Problem requirements - Find the lines of the data below that include "none". Report their number only.
= = = = = = =
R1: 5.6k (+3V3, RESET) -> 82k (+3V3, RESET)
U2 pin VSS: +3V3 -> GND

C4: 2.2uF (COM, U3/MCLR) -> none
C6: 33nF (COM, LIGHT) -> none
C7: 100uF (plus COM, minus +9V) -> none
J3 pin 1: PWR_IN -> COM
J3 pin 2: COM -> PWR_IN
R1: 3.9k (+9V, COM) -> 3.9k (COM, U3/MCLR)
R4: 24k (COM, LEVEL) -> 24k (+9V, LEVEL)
= = = = = = =
Answer - 3